● **REQUIREMENT**
In the records below, find the line holding "brown ellipse: (173, 122)" and the line holding "purple line: (65, 57) -> (57, 49), moved". Set down both, with every line between them, exactly.

● **RECORDS FOR THIS EXERCISE**
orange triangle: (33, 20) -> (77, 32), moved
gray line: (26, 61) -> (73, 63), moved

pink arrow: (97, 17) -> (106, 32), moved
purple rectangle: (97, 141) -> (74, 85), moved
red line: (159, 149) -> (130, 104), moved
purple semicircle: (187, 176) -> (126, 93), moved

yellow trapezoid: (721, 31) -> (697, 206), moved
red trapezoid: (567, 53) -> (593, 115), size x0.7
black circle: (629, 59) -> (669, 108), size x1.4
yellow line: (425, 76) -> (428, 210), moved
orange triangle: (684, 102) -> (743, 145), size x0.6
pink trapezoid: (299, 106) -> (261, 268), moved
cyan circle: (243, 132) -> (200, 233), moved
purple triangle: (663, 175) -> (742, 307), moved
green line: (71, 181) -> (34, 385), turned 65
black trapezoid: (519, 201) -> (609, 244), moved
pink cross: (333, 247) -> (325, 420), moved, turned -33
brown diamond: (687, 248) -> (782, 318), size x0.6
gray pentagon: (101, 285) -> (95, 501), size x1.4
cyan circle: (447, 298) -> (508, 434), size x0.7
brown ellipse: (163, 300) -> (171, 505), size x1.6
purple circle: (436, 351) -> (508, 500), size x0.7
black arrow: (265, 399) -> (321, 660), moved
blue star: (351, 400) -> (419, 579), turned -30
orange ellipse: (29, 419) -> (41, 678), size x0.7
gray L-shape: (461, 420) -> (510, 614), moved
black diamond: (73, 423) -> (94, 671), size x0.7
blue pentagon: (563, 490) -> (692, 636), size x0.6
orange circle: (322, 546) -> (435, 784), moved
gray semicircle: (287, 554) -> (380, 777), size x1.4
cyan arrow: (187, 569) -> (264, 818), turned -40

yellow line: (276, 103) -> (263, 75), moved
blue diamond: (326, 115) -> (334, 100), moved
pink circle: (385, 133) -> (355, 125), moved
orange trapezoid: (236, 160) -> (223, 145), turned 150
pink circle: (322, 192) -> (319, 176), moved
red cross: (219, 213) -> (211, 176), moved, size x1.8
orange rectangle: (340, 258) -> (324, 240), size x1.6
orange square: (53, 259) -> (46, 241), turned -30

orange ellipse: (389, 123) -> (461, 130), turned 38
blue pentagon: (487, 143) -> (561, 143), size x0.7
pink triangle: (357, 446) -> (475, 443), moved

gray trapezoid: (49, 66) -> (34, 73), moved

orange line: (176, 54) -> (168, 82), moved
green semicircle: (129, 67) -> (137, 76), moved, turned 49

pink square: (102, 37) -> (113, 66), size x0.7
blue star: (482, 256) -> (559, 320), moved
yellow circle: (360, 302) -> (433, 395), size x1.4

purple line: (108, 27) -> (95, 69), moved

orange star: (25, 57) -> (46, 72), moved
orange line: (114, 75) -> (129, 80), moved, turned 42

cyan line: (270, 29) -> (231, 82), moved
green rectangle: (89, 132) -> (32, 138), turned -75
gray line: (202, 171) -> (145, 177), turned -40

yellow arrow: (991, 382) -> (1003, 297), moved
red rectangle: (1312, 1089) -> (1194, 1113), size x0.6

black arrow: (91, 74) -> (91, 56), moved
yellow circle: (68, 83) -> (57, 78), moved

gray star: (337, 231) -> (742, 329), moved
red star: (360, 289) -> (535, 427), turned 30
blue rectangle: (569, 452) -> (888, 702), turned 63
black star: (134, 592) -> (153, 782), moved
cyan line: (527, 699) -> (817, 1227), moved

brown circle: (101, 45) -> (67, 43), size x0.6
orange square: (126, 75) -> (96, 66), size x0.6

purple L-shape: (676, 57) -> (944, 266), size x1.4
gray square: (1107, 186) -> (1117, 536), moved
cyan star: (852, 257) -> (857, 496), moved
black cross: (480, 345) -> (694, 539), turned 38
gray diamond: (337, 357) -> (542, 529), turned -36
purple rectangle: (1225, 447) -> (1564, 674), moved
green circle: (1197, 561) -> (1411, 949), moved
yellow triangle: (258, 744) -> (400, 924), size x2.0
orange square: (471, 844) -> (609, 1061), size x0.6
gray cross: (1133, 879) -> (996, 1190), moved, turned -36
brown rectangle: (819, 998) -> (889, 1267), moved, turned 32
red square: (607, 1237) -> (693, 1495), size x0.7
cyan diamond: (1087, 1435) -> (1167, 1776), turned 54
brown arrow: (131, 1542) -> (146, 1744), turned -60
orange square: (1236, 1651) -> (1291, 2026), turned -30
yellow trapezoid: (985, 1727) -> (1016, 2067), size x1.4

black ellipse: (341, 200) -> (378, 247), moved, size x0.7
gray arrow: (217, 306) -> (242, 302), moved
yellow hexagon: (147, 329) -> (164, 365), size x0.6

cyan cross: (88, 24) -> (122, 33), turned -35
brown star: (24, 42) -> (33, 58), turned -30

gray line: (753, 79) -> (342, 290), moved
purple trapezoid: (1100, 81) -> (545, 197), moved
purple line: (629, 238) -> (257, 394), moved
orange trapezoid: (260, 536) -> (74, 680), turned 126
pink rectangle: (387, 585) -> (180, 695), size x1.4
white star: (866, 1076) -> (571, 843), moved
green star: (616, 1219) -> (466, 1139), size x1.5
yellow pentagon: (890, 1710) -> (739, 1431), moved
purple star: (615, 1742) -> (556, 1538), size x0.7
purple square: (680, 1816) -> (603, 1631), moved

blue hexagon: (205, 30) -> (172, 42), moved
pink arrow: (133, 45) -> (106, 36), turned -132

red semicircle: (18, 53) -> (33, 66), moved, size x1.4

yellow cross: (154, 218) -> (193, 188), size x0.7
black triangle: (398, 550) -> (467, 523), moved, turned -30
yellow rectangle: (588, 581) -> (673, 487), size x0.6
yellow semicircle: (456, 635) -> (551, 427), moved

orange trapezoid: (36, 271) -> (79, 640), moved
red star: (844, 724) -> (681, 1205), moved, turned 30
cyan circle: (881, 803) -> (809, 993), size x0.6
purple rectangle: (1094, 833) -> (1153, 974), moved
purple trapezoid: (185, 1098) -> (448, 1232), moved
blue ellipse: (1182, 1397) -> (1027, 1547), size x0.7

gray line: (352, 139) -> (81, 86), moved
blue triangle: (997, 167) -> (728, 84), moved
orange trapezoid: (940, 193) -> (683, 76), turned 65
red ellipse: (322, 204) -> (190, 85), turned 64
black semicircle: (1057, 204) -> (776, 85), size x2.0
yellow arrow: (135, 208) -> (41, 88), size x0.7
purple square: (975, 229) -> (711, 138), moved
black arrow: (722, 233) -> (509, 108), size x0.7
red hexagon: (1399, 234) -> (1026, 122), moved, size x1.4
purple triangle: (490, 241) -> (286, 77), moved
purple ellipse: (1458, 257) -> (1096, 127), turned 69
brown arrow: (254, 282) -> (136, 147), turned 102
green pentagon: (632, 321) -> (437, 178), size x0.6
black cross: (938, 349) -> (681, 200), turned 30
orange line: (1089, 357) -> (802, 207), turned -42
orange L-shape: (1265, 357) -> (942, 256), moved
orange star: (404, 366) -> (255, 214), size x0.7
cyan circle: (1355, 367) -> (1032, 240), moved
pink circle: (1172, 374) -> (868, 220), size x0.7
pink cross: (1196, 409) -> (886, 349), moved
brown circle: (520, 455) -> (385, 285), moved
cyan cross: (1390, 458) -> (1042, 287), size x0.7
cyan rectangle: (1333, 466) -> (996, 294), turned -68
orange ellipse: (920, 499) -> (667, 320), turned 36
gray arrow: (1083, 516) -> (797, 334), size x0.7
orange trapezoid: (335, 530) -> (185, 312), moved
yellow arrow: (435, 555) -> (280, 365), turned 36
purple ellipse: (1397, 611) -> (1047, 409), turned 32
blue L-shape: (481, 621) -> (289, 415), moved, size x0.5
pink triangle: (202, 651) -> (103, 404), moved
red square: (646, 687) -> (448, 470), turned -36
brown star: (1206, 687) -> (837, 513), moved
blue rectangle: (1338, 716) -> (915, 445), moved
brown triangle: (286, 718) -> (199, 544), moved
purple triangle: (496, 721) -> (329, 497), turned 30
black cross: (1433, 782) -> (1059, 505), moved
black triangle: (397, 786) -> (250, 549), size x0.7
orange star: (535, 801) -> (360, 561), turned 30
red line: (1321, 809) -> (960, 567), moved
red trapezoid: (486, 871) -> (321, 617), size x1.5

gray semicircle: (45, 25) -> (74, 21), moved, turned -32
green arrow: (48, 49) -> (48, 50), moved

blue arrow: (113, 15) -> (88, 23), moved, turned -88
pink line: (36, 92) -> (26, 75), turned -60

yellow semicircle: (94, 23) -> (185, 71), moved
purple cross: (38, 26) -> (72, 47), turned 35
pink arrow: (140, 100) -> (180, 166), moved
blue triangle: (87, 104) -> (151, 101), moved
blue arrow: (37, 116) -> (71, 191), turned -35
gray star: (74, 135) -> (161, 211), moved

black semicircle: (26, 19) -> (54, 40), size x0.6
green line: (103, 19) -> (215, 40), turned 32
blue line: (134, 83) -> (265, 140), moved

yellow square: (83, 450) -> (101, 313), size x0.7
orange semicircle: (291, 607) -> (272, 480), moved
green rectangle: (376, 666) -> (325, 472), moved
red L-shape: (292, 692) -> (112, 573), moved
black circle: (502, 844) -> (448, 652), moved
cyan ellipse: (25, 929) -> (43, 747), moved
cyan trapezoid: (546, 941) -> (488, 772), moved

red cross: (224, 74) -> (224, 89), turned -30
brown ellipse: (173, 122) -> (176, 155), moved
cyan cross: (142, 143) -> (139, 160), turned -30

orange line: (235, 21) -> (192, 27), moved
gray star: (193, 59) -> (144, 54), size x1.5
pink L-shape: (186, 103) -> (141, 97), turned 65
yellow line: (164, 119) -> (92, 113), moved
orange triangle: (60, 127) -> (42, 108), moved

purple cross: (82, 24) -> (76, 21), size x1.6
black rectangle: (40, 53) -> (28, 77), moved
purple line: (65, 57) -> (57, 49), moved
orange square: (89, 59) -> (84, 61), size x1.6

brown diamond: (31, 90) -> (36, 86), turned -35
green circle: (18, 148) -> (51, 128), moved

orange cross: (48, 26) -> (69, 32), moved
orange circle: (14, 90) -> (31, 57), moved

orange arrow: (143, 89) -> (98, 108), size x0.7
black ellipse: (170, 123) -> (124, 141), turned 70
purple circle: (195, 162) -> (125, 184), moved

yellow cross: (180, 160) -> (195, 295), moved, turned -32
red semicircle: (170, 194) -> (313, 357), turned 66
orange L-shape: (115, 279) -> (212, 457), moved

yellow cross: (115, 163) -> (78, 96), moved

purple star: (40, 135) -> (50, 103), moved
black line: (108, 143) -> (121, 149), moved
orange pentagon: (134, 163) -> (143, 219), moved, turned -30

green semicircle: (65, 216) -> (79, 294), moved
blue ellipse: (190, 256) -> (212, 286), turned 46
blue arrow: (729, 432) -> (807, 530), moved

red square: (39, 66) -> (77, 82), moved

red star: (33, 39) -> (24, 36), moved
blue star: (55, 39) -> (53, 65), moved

● **RESPONSE TO THIS TASK**
brown ellipse: (173, 122) -> (176, 155), moved
cyan cross: (142, 143) -> (139, 160), turned -30

orange line: (235, 21) -> (192, 27), moved
gray star: (193, 59) -> (144, 54), size x1.5
pink L-shape: (186, 103) -> (141, 97), turned 65
yellow line: (164, 119) -> (92, 113), moved
orange triangle: (60, 127) -> (42, 108), moved

purple cross: (82, 24) -> (76, 21), size x1.6
black rectangle: (40, 53) -> (28, 77), moved
purple line: (65, 57) -> (57, 49), moved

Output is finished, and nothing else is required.